DIRECTIONS.
Begin your transcription at the line containing "jabłko [żółty] |" and continue it, word for word, to the final line below. Include only those lines and skip the pictures.

Object change listings.
*** Block opens ***

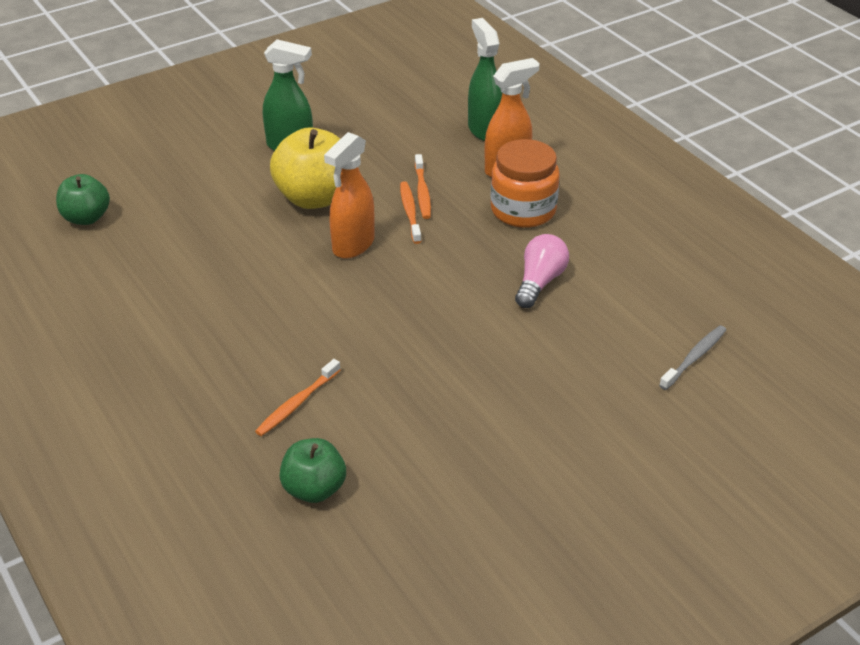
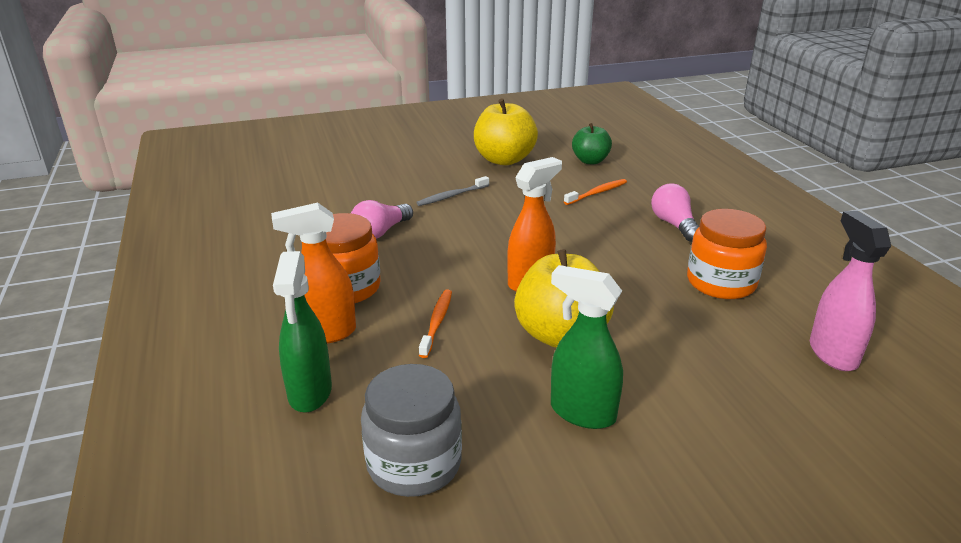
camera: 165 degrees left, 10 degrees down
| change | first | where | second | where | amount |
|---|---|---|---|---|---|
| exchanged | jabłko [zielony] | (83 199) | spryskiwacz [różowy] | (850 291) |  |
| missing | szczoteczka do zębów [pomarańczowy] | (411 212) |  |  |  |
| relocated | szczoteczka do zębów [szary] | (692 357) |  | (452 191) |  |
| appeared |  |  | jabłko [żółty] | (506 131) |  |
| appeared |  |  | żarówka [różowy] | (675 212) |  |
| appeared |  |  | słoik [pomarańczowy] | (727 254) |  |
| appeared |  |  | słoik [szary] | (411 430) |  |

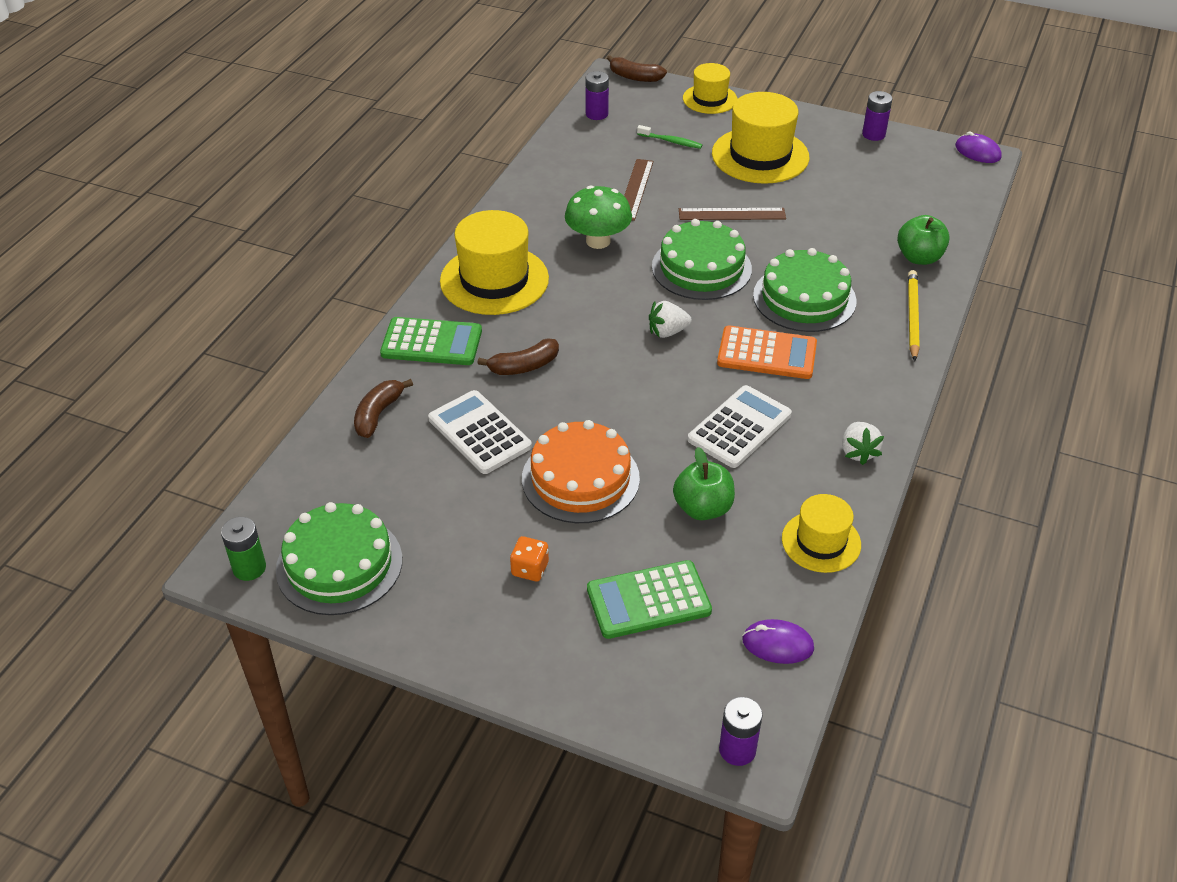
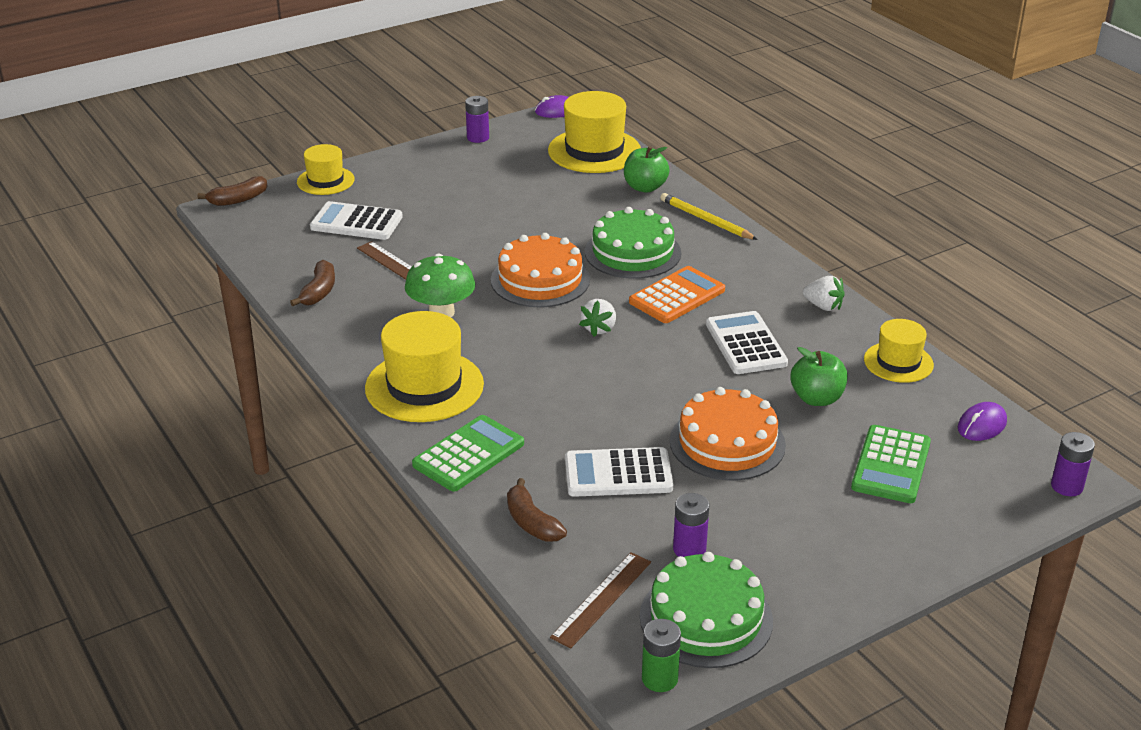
camera: 55 degrees left, 10 degrees down
| change | first | where | second | where | amount |
|---|---|---|---|---|---|
| relocated | bateria [fioletowy] | (597 95) |  | (691 525) |  |
| relocated | kapelusz [żółty] | (760 138) |  | (594 132) |  |
| exchanged | szczoteczka do zębów [zielony] | (670 137) | kalkulator [biały] | (356 220) |  |
| relocated | linijka [brązowy] | (732 214) |  | (600 600) |  |
| colour | tort [zielony] | (702 259) | tort [pomarańczowy] | (540 270) |  |
| relocated | banan [brązowy] | (518 356) |  | (312 283) |  |
| missing | kostka do gry [pomarańczowy] | (529 559) |  |  |  |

*** Block closes ***

RESULT OF THIS TASK.
| appeared |  |  | jabłko [żółty] | (506 131) |  |
| appeared |  |  | żarówka [różowy] | (675 212) |  |
| appeared |  |  | słoik [pomarańczowy] | (727 254) |  |
| appeared |  |  | słoik [szary] | (411 430) |  |

camera: 55 degrees left, 10 degrees down
| change | first | where | second | where | amount |
|---|---|---|---|---|---|
| relocated | bateria [fioletowy] | (597 95) |  | (691 525) |  |
| relocated | kapelusz [żółty] | (760 138) |  | (594 132) |  |
| exchanged | szczoteczka do zębów [zielony] | (670 137) | kalkulator [biały] | (356 220) |  |
| relocated | linijka [brązowy] | (732 214) |  | (600 600) |  |
| colour | tort [zielony] | (702 259) | tort [pomarańczowy] | (540 270) |  |
| relocated | banan [brązowy] | (518 356) |  | (312 283) |  |
| missing | kostka do gry [pomarańczowy] | (529 559) |  |  |  |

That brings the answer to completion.